| Record set |
☆ ☆ ☆ ☆ ☆

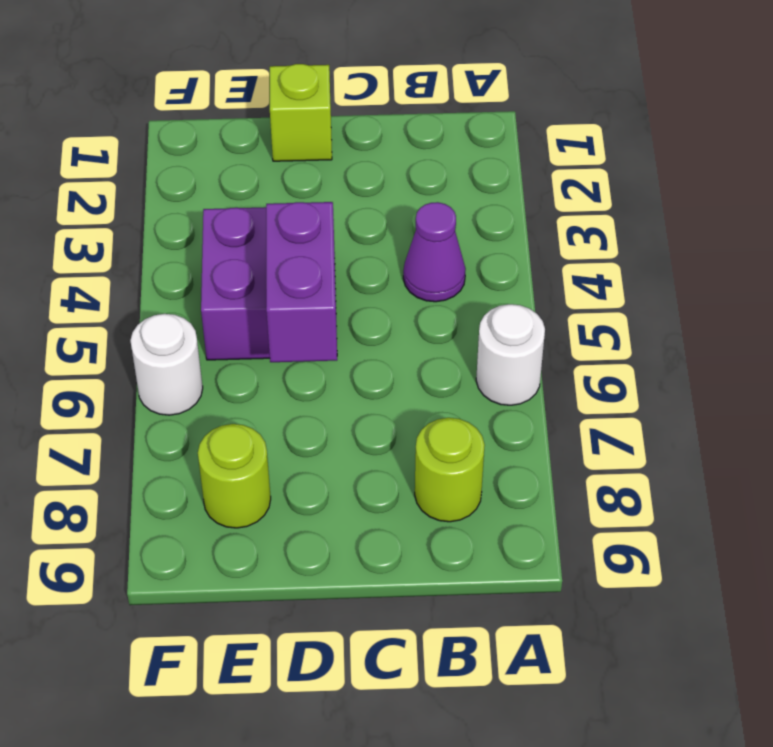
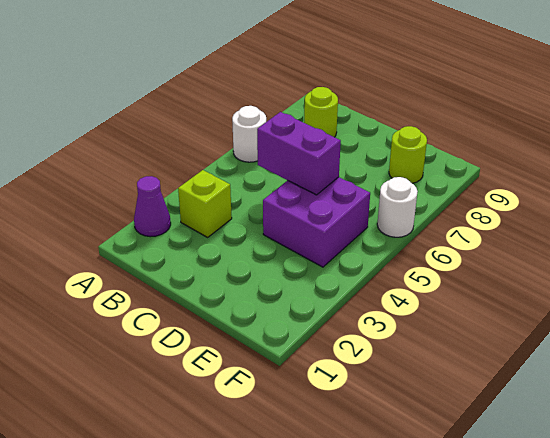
purple cone B4 level 1 -> purple cone A2 level 1
lime brick D1 level 1 -> lime brick B3 level 1
purple brick D5:D6 level 2 -> purple brick C5:D5 level 2

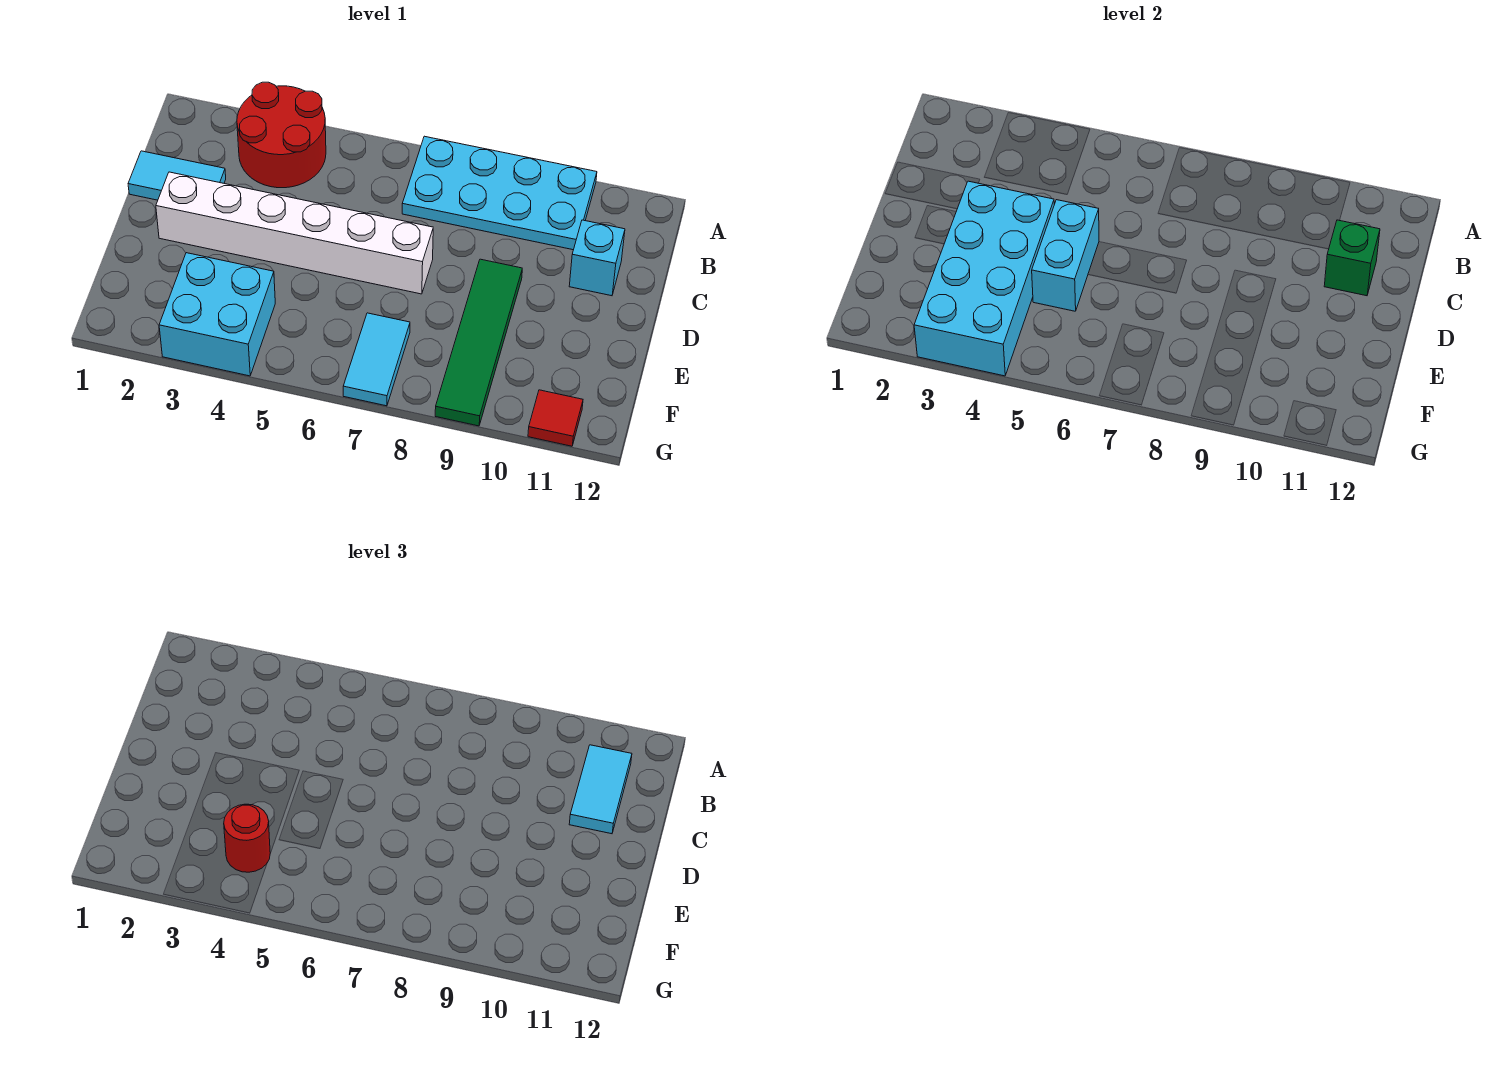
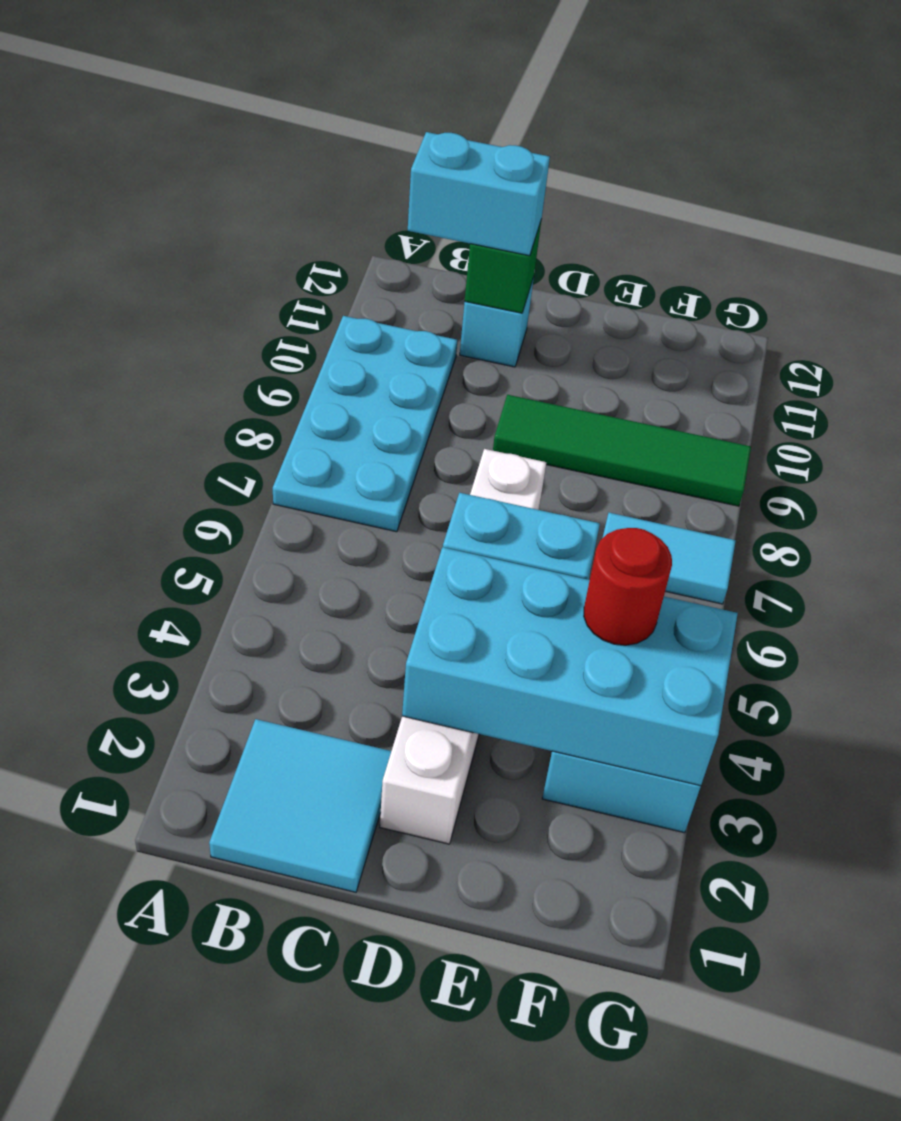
red round brick A3:B4 level 1 -> none
cyan tile B11:C11 level 3 -> cyan brick B11:C11 level 3
cyan tile C1:C2 level 1 -> cyan tile B1:C2 level 1
red tile G11 level 1 -> none

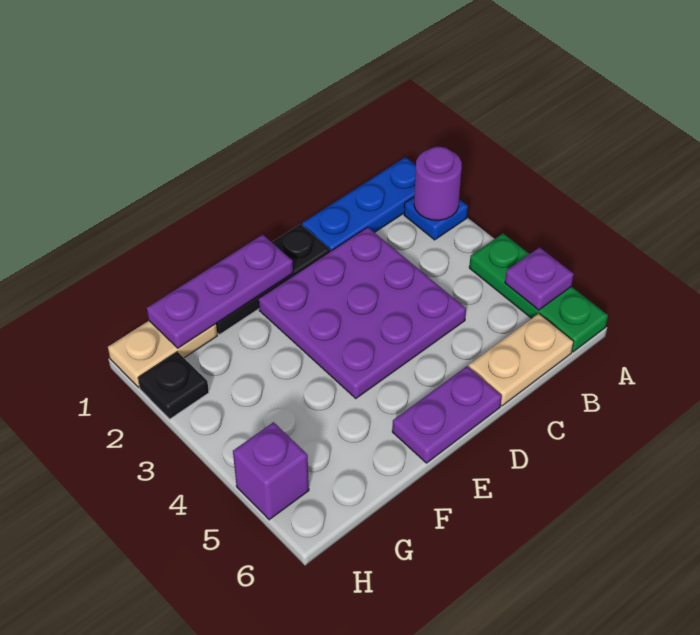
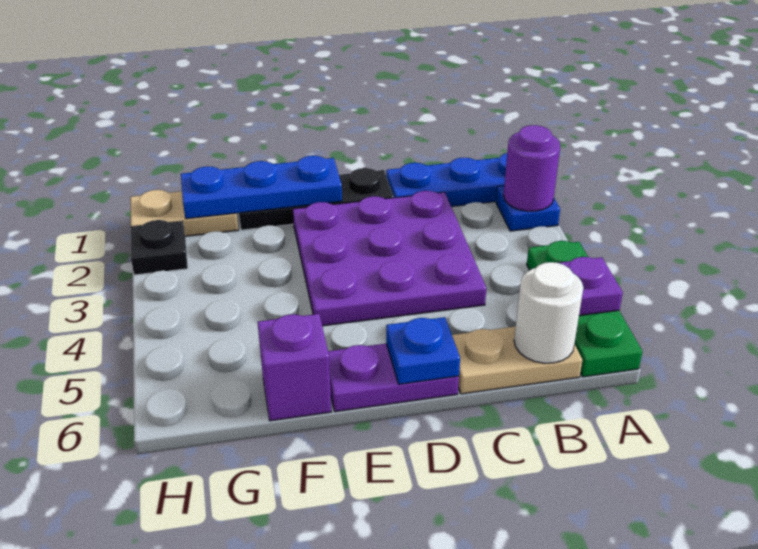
none -> white round brick B6 level 2
none -> blue plate D6 level 2
purple plate E1:G1 level 2 -> blue plate E1:G1 level 2
purple brick H5 level 1 -> purple brick F6 level 1

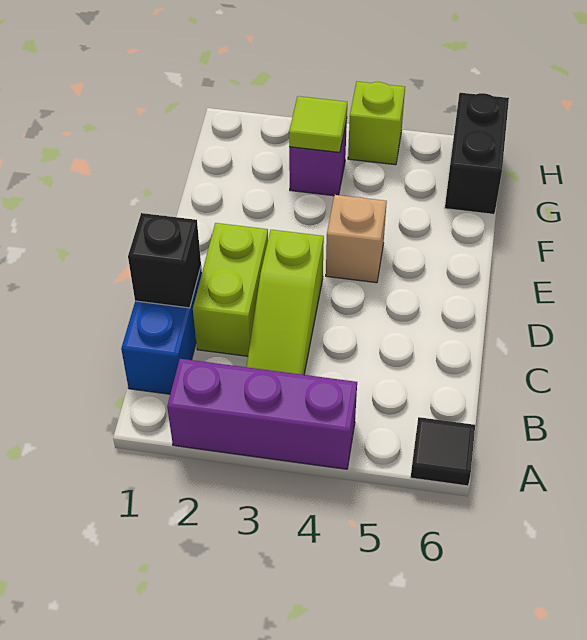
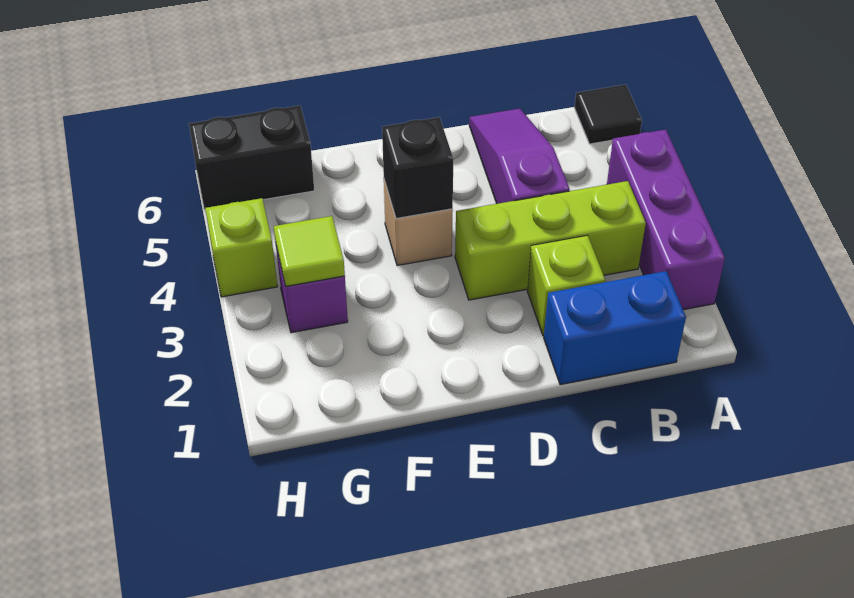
lime slope B3:D3 level 1 top D -> lime brick B3:D3 level 1
black brick C1 level 2 -> black brick E4 level 2
lime brick C2:D2 level 1 -> lime brick C2 level 1
none -> purple slope C4:C6 level 1 top 4

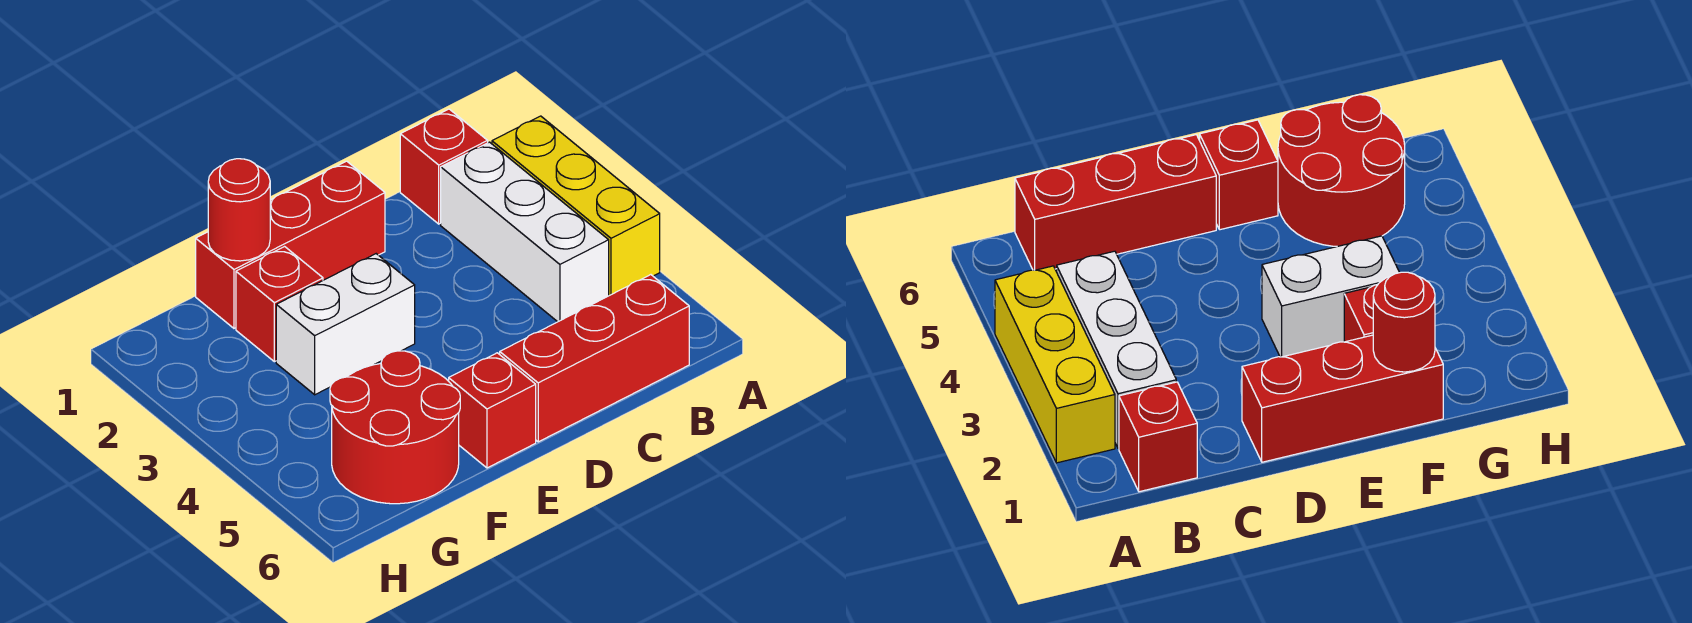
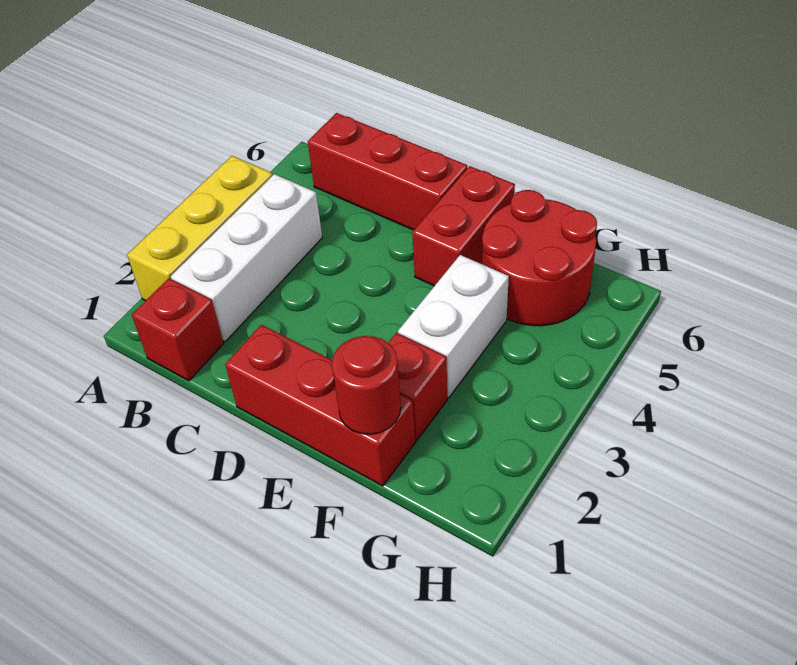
white brick E3:F3 level 1 -> white brick F3:F4 level 1
red brick E6 level 1 -> red brick E5:E6 level 1

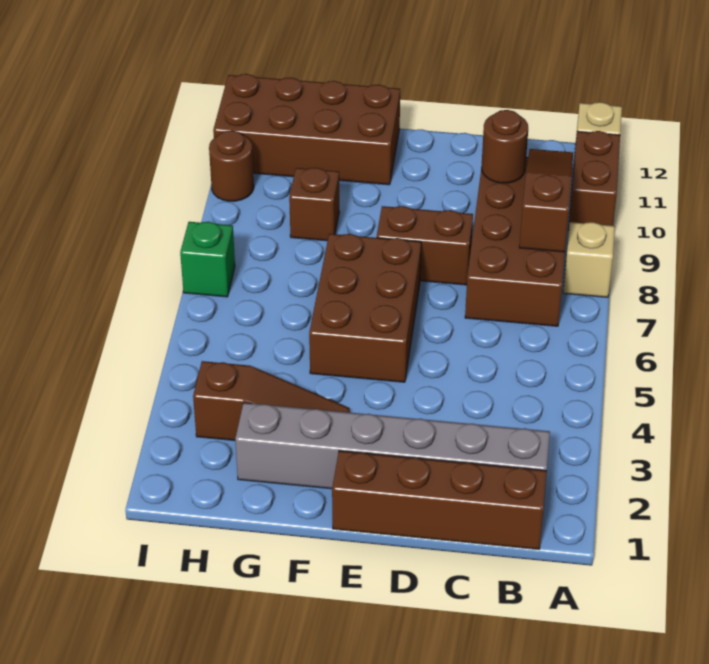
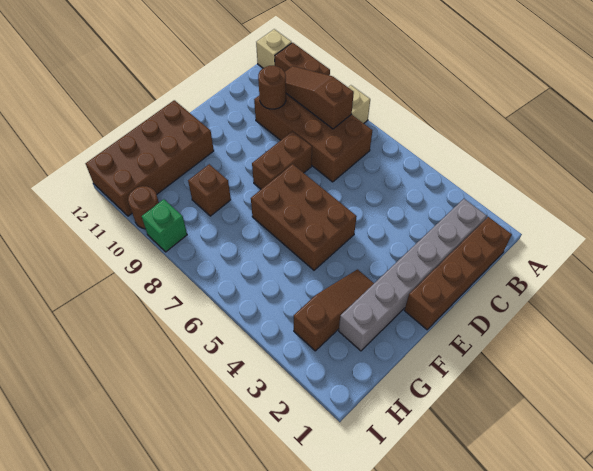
green brick I7 level 1 -> green brick I9 level 1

☆ ☆ ☆ ☆ ☆

Leaving out all pictures, repeat word for word the lines from the one containing "none -> blue plate D6 level 2" through the final line of the material above.

| Answer for the task |
none -> blue plate D6 level 2
purple plate E1:G1 level 2 -> blue plate E1:G1 level 2
purple brick H5 level 1 -> purple brick F6 level 1

lime slope B3:D3 level 1 top D -> lime brick B3:D3 level 1
black brick C1 level 2 -> black brick E4 level 2
lime brick C2:D2 level 1 -> lime brick C2 level 1
none -> purple slope C4:C6 level 1 top 4

white brick E3:F3 level 1 -> white brick F3:F4 level 1
red brick E6 level 1 -> red brick E5:E6 level 1

green brick I7 level 1 -> green brick I9 level 1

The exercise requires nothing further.